Using the records below, filter out every line that lacks "none" and copy the rest.

Start of Provided entries

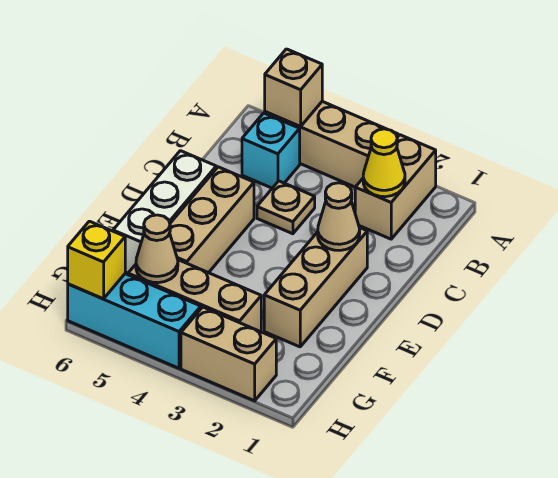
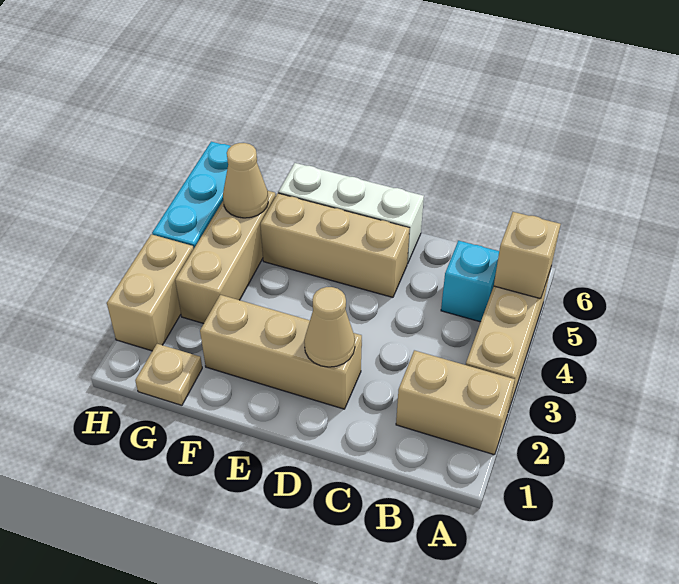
yellow cone B2 level 2 -> none
tan plate C4 level 1 -> tan plate G1 level 1
yellow brick H6 level 2 -> none

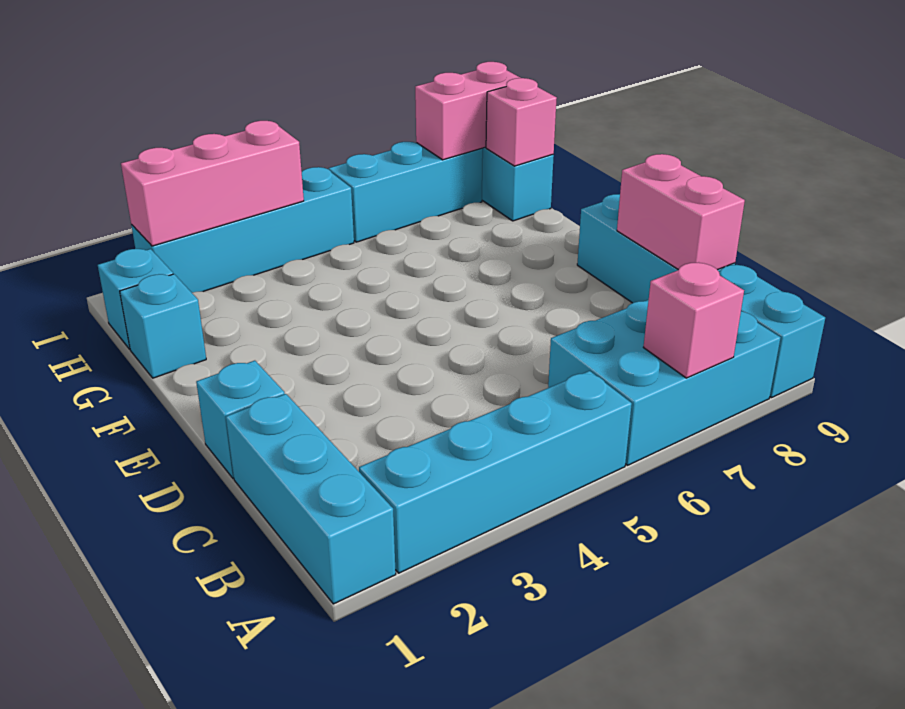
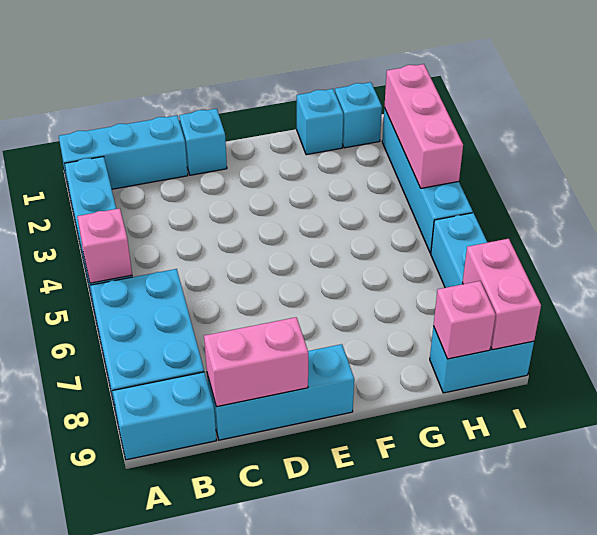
pink brick A7 level 2 -> pink brick A5 level 2

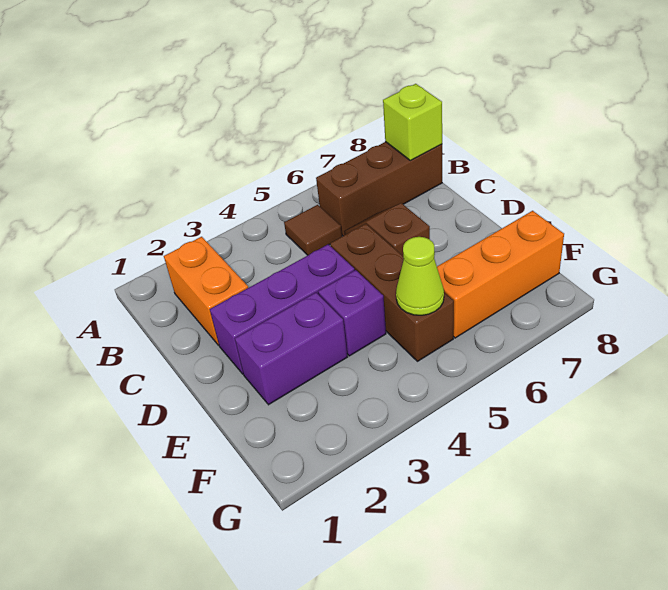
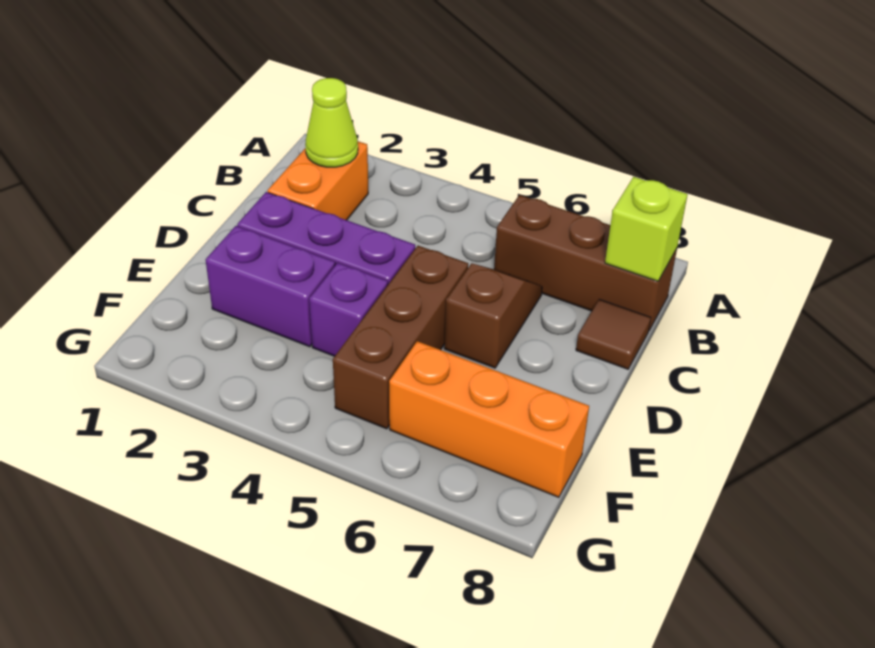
brown tile B5 level 1 -> brown tile C8 level 1
lime cone F5 level 2 -> lime cone B2 level 2

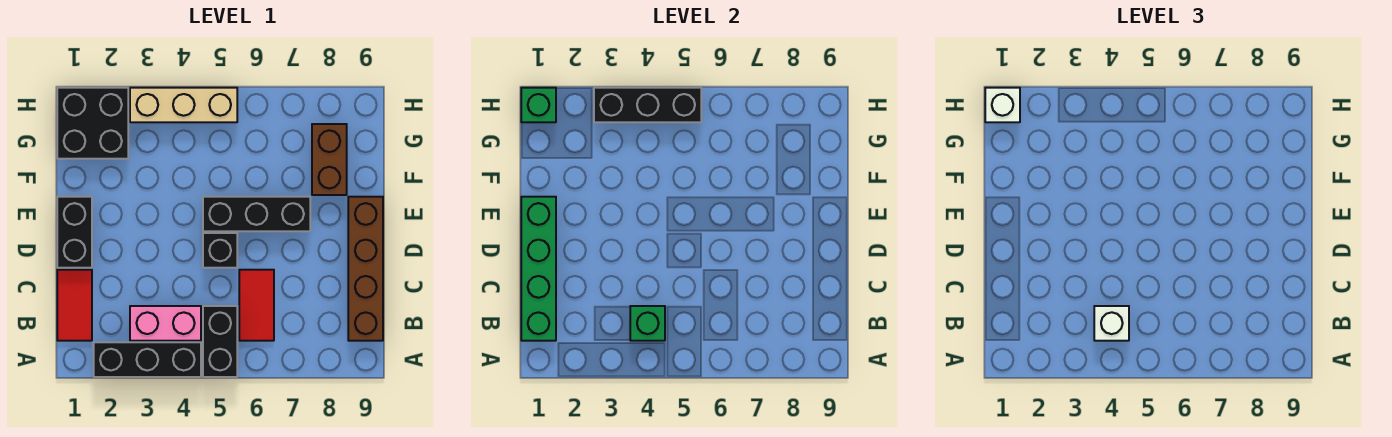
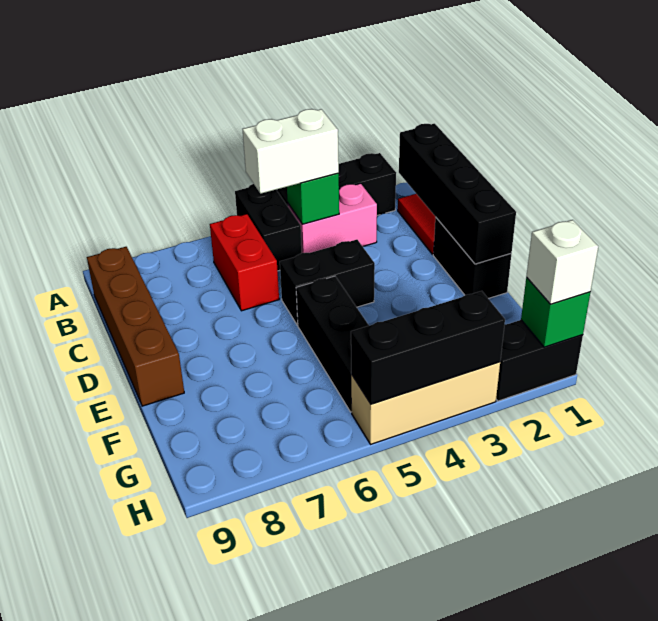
green brick B1:E1 level 2 -> black brick B1:E1 level 2
white brick B4 level 3 -> white brick B4:B5 level 3
red tile B6:C6 level 1 -> red brick B6:C6 level 1
black brick D5 level 1 -> black brick D4:D5 level 1
black brick E5:E7 level 1 -> black brick E5:G5 level 1
brown brick F8:G8 level 1 -> none
black brick G1:H2 level 1 -> black brick H1:H2 level 1

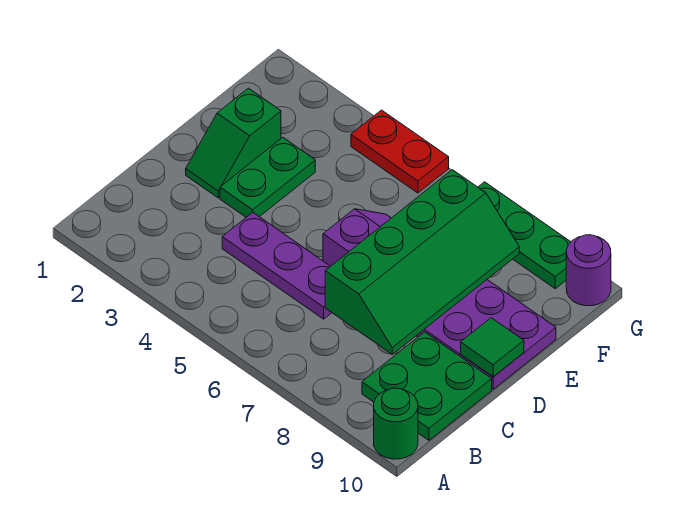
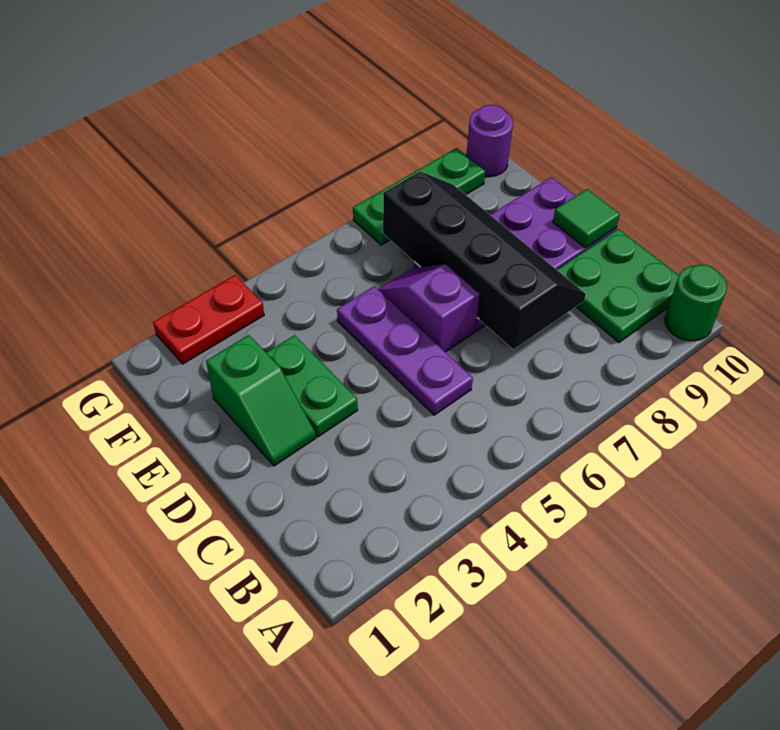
purple plate C4:C6 level 1 -> purple plate C5:E5 level 1
green slope C7:F8 level 2 top 7 -> black slope C7:F8 level 2 top 7
red plate G4:G5 level 1 -> red plate G2:G3 level 1

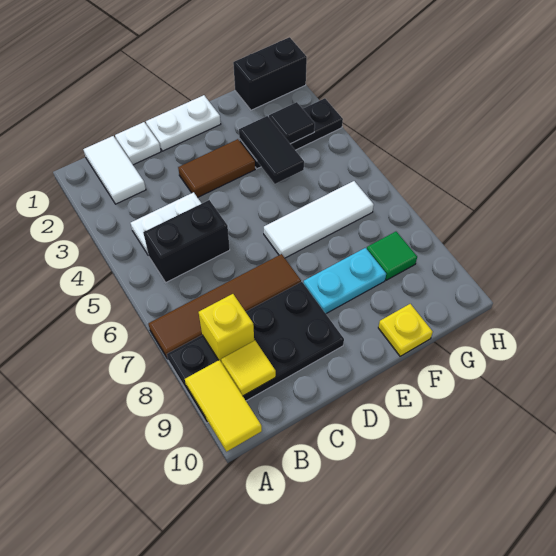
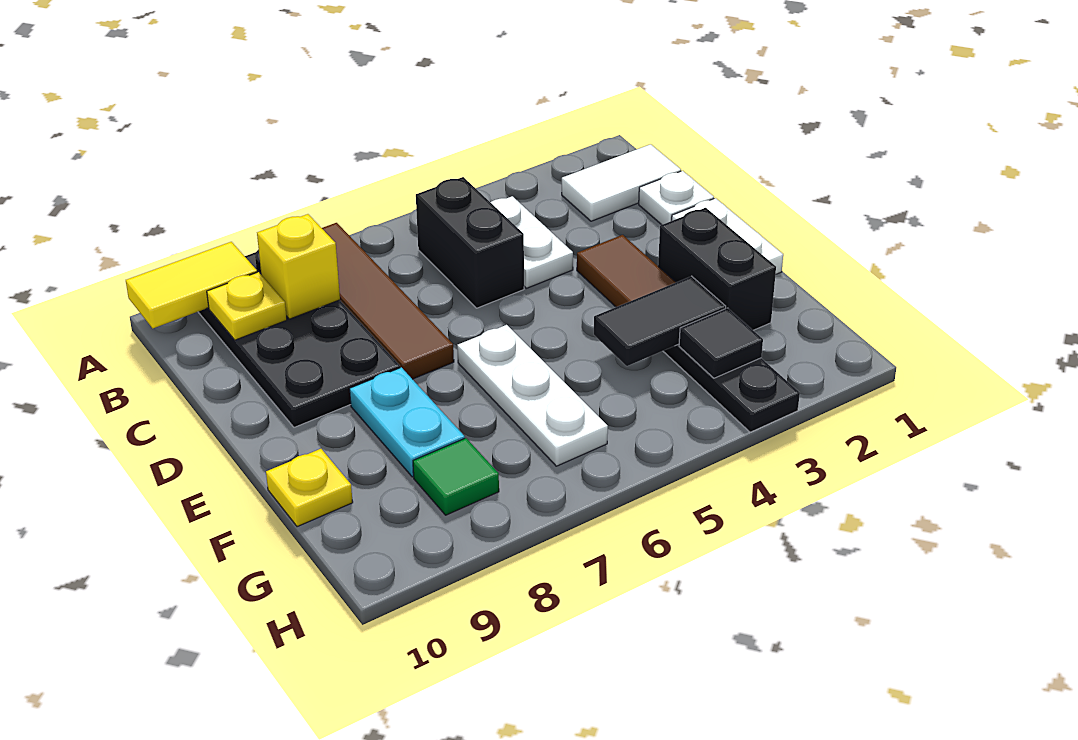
yellow tile B9 level 2 -> yellow plate B9 level 2
white tile E6:G6 level 1 -> white plate E6:G6 level 1
black brick G1:H1 level 1 -> black brick E2:F2 level 1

End of Provided entries

* [Solution to the exercise]
yellow cone B2 level 2 -> none
yellow brick H6 level 2 -> none
brown brick F8:G8 level 1 -> none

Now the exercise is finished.